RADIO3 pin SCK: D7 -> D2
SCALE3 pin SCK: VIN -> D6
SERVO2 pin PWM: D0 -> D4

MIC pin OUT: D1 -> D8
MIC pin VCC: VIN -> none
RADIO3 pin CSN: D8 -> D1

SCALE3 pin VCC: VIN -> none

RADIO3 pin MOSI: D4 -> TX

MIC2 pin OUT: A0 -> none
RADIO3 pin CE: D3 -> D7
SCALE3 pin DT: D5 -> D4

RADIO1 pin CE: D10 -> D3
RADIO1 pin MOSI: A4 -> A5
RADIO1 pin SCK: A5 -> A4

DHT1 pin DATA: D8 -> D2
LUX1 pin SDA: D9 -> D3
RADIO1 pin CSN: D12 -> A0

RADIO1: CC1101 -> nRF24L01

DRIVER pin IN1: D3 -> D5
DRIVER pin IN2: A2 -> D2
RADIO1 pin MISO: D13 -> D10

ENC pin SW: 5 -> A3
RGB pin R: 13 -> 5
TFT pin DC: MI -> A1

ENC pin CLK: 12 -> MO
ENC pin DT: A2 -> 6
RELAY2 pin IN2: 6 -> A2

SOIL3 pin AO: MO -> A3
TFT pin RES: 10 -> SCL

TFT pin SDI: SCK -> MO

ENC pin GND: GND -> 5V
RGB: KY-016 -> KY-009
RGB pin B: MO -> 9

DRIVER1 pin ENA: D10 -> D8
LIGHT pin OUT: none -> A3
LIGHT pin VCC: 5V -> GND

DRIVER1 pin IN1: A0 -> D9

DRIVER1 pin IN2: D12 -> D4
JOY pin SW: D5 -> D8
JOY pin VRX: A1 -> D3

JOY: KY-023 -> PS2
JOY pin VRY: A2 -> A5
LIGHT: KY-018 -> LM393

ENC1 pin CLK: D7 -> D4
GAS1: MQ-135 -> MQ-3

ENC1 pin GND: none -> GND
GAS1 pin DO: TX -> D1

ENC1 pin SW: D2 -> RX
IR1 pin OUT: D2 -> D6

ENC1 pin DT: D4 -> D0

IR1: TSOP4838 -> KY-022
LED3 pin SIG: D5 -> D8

- [What you will do]:
An exact copy of every record is needed, so retype them all.

- [Solution to this exercise]:
RADIO3 pin SCK: D7 -> D2
SCALE3 pin SCK: VIN -> D6
SERVO2 pin PWM: D0 -> D4

MIC pin OUT: D1 -> D8
MIC pin VCC: VIN -> none
RADIO3 pin CSN: D8 -> D1

SCALE3 pin VCC: VIN -> none

RADIO3 pin MOSI: D4 -> TX

MIC2 pin OUT: A0 -> none
RADIO3 pin CE: D3 -> D7
SCALE3 pin DT: D5 -> D4

RADIO1 pin CE: D10 -> D3
RADIO1 pin MOSI: A4 -> A5
RADIO1 pin SCK: A5 -> A4

DHT1 pin DATA: D8 -> D2
LUX1 pin SDA: D9 -> D3
RADIO1 pin CSN: D12 -> A0

RADIO1: CC1101 -> nRF24L01

DRIVER pin IN1: D3 -> D5
DRIVER pin IN2: A2 -> D2
RADIO1 pin MISO: D13 -> D10

ENC pin SW: 5 -> A3
RGB pin R: 13 -> 5
TFT pin DC: MI -> A1

ENC pin CLK: 12 -> MO
ENC pin DT: A2 -> 6
RELAY2 pin IN2: 6 -> A2

SOIL3 pin AO: MO -> A3
TFT pin RES: 10 -> SCL

TFT pin SDI: SCK -> MO

ENC pin GND: GND -> 5V
RGB: KY-016 -> KY-009
RGB pin B: MO -> 9

DRIVER1 pin ENA: D10 -> D8
LIGHT pin OUT: none -> A3
LIGHT pin VCC: 5V -> GND

DRIVER1 pin IN1: A0 -> D9

DRIVER1 pin IN2: D12 -> D4
JOY pin SW: D5 -> D8
JOY pin VRX: A1 -> D3

JOY: KY-023 -> PS2
JOY pin VRY: A2 -> A5
LIGHT: KY-018 -> LM393

ENC1 pin CLK: D7 -> D4
GAS1: MQ-135 -> MQ-3

ENC1 pin GND: none -> GND
GAS1 pin DO: TX -> D1

ENC1 pin SW: D2 -> RX
IR1 pin OUT: D2 -> D6

ENC1 pin DT: D4 -> D0

IR1: TSOP4838 -> KY-022
LED3 pin SIG: D5 -> D8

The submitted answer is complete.